= Beginning of Section =

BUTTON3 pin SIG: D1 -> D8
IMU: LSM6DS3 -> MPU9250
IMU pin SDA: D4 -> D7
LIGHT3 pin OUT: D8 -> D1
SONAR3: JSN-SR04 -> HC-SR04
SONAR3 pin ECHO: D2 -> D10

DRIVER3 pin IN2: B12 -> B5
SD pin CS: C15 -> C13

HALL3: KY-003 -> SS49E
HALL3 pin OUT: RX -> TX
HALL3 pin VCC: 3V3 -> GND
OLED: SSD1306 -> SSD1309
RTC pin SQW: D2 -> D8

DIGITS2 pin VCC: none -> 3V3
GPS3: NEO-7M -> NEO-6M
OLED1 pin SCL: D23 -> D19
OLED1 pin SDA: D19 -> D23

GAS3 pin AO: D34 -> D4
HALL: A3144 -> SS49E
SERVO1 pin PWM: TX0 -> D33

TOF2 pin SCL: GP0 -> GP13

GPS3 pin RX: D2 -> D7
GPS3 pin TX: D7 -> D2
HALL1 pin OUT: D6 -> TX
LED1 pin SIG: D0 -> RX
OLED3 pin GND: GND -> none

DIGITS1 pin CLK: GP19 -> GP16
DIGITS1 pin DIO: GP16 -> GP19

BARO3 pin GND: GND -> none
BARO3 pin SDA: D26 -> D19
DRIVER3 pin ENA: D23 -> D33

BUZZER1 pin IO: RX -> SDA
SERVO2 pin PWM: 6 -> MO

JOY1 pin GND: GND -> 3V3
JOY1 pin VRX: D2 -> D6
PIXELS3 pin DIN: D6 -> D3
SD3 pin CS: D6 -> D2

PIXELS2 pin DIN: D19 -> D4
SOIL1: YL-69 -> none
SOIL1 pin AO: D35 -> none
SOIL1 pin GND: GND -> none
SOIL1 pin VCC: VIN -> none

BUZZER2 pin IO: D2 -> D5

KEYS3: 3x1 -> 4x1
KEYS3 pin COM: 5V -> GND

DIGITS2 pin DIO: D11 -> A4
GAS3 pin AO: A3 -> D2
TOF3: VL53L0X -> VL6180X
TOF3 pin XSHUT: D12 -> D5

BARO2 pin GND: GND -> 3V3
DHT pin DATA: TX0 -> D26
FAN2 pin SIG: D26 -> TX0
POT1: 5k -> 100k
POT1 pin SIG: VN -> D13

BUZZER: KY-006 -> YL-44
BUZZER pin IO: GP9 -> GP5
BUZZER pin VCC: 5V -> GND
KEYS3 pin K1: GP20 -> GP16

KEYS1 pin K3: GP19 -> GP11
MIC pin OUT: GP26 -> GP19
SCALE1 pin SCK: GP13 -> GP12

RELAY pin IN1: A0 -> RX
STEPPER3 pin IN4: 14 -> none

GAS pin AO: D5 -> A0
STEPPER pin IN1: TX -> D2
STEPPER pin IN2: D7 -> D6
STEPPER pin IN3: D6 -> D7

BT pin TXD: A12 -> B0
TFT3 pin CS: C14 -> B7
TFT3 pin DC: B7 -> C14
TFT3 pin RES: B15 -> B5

= End of Section =

The answer consists of every line above in which the word "none" occurs.

Reply
DIGITS2 pin VCC: none -> 3V3
OLED3 pin GND: GND -> none
BARO3 pin GND: GND -> none
SOIL1: YL-69 -> none
SOIL1 pin AO: D35 -> none
SOIL1 pin GND: GND -> none
SOIL1 pin VCC: VIN -> none
STEPPER3 pin IN4: 14 -> none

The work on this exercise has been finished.